▸ RECORD SET
BEGIN
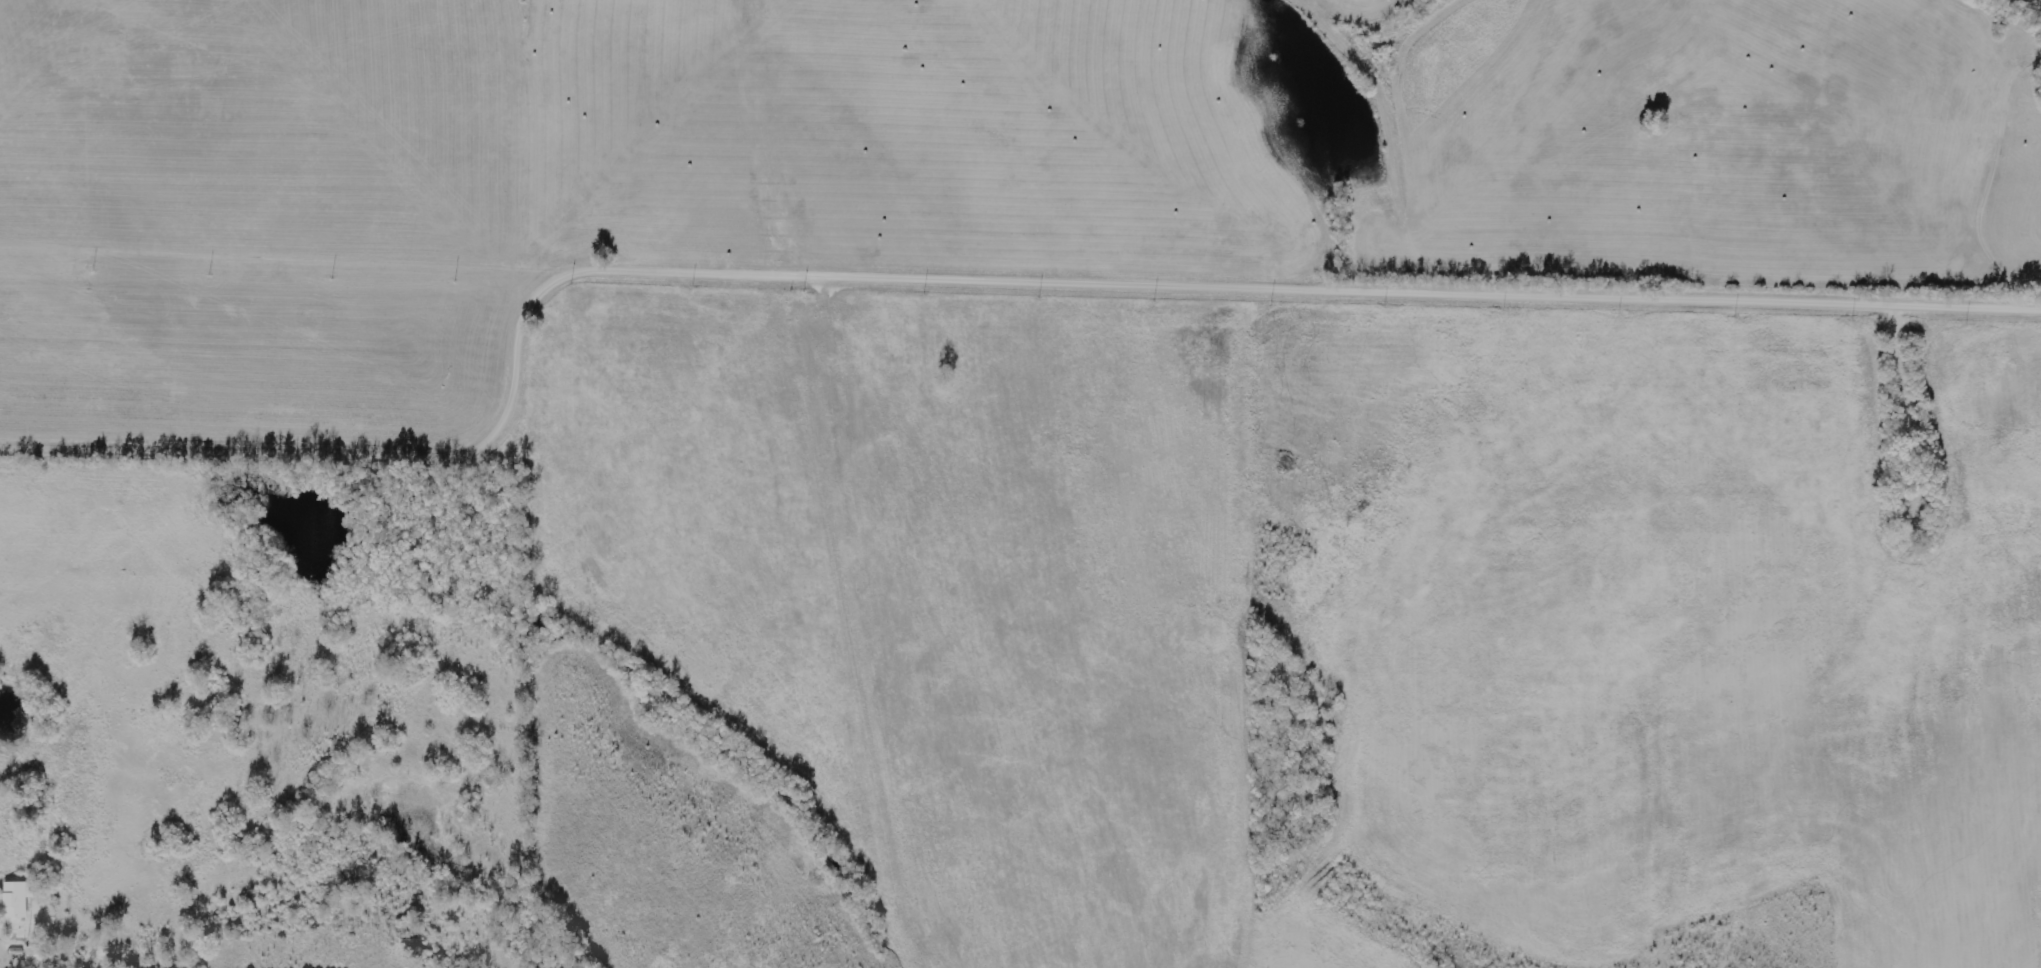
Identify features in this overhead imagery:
road: (961, 277)
park: (1898, 437)
building: (18, 900)
building: (36, 956)

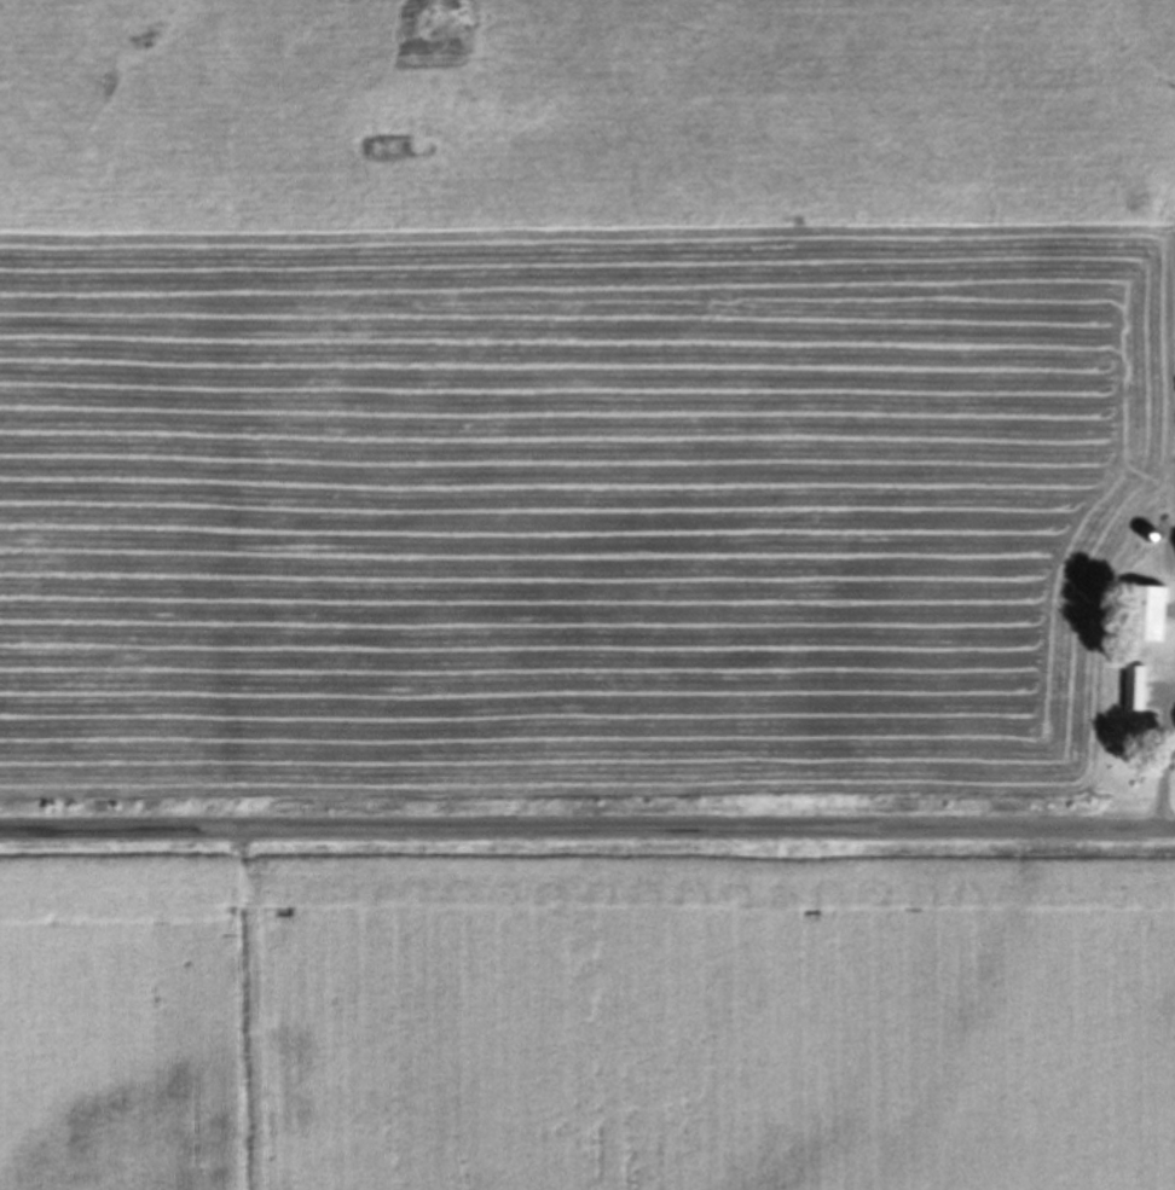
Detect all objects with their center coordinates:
building: (1139, 618)
building: (1129, 692)
road: (1164, 768)
road: (587, 828)

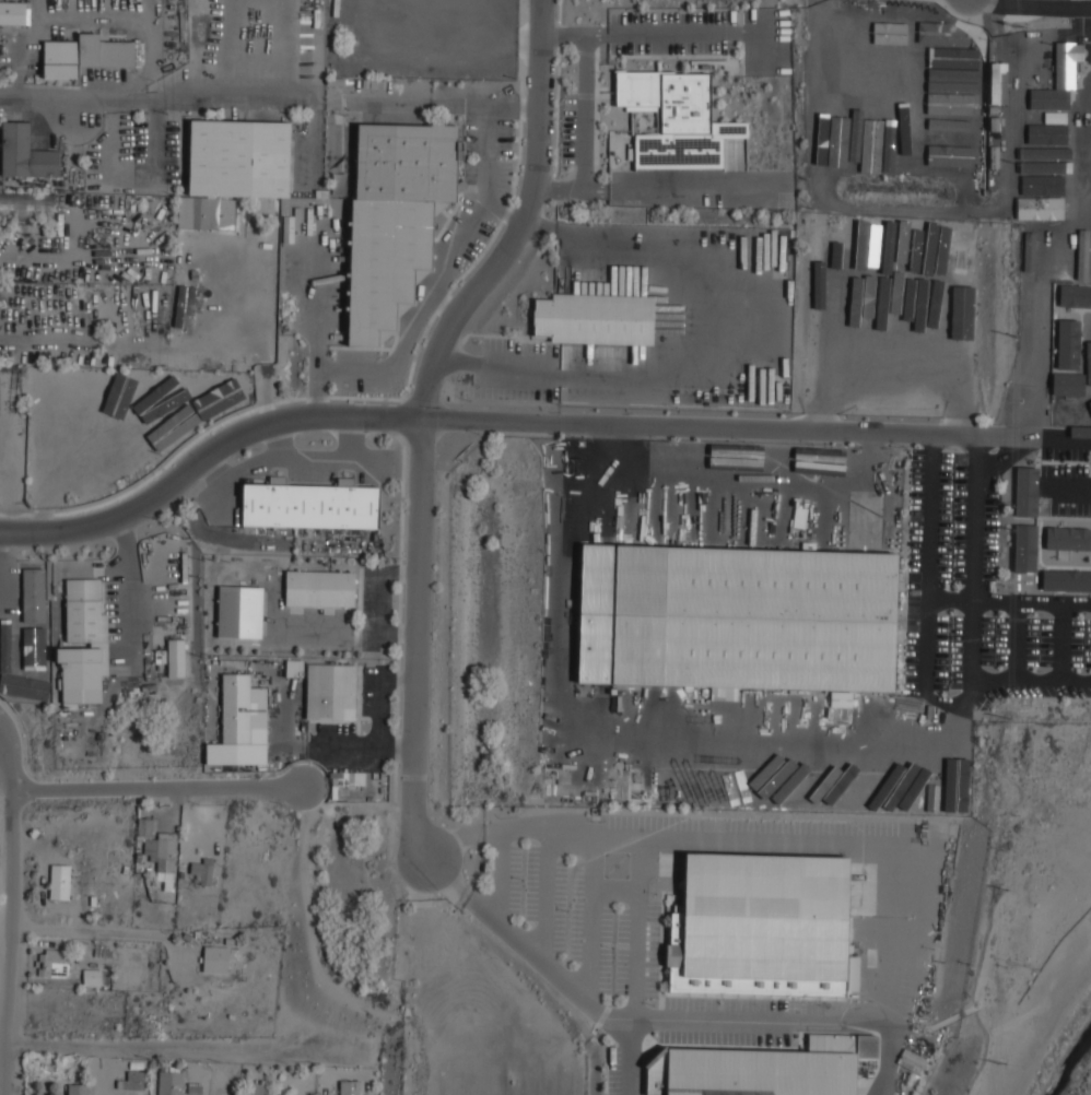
END
▸ PROBLEM DESCRIPTION
Reproduce everything above exactly, images excluded.

▸ OUTPUT BELOW
Identify features in this overhead imagery:
road: (961, 277)
park: (1898, 437)
building: (18, 900)
building: (36, 956)

Detect all objects with their center coordinates:
building: (1139, 618)
building: (1129, 692)
road: (1164, 768)
road: (587, 828)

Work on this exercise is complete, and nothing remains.